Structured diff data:
Start of Block
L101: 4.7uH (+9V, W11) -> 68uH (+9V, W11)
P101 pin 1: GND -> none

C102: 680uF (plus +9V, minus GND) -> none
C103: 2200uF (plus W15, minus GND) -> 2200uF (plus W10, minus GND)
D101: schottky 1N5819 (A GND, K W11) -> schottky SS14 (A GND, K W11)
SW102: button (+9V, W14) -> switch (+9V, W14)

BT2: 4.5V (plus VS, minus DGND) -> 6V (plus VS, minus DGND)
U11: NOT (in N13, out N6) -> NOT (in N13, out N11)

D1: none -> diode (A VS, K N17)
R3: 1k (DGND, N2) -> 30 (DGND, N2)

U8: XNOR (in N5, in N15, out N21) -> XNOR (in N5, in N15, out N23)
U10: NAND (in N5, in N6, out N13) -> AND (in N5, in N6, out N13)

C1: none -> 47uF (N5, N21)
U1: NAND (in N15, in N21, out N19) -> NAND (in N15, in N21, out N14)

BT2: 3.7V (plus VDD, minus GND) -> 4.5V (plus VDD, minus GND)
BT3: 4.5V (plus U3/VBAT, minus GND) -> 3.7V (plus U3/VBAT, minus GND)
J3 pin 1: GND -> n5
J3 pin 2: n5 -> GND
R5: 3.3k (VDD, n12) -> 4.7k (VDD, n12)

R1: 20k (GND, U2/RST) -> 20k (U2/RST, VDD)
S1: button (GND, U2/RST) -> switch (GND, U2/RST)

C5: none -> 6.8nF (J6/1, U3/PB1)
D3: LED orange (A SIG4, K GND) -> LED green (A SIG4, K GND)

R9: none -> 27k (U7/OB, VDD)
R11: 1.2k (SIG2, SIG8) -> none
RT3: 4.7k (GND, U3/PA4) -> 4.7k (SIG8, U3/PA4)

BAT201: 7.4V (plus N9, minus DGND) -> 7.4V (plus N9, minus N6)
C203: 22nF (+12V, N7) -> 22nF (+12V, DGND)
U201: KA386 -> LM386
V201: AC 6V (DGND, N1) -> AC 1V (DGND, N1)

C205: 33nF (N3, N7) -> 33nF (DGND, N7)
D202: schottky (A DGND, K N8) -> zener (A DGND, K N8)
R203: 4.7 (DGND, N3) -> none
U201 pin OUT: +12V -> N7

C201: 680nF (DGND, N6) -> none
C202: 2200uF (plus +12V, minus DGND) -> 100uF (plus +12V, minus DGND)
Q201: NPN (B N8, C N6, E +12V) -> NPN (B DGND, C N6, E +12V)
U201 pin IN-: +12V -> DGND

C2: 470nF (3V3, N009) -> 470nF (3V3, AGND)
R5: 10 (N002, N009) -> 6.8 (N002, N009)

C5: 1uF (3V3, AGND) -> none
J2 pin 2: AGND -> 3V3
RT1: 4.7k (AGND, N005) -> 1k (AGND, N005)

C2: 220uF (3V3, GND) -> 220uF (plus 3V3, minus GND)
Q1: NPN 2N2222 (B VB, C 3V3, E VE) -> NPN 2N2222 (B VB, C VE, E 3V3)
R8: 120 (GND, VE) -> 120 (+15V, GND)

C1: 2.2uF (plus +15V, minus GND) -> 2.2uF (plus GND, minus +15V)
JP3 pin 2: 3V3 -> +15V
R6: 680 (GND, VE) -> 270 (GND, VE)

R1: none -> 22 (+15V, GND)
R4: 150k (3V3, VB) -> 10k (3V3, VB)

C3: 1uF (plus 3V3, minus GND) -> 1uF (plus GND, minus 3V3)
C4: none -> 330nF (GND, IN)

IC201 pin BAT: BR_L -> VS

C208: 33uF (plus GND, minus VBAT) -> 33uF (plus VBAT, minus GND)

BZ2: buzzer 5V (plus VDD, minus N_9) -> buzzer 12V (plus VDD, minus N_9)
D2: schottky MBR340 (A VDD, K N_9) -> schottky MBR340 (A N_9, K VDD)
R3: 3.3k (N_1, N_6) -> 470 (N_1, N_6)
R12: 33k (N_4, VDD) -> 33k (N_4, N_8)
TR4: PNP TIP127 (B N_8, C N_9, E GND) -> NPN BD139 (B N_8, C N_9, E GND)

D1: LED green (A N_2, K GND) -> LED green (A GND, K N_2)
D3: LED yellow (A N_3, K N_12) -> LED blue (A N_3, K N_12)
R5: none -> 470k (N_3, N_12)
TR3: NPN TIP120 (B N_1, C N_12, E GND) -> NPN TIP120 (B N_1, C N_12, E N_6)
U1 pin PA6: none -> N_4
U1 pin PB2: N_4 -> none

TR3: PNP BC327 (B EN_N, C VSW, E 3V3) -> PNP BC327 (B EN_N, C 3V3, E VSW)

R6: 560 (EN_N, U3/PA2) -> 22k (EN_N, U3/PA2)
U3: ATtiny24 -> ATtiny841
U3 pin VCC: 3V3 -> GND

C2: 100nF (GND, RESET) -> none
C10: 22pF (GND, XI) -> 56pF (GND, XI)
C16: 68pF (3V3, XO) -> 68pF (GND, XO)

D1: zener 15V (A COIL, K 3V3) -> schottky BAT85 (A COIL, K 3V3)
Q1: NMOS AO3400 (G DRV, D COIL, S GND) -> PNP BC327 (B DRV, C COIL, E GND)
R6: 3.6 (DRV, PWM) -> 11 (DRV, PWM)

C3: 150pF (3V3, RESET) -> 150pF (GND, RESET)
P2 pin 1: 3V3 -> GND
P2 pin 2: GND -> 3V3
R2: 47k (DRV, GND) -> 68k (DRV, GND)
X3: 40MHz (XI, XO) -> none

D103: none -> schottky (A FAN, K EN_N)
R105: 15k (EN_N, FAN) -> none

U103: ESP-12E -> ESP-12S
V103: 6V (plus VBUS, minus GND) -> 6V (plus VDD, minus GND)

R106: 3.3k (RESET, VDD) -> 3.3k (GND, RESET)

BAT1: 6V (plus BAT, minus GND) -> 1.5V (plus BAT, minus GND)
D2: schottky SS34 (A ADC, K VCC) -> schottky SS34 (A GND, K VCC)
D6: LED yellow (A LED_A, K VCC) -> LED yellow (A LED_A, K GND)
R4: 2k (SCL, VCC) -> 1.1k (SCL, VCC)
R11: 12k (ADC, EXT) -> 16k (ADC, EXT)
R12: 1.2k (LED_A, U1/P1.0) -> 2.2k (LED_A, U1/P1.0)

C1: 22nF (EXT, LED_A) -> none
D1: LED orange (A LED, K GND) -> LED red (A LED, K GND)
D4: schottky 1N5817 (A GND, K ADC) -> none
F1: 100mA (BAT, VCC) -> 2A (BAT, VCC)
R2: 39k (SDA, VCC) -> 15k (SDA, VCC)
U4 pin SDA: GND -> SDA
End of Block
What the exercise asks:
Tally, across the records, each line that contains the word "zener", and answer with nothing except the count.

Answer section:
2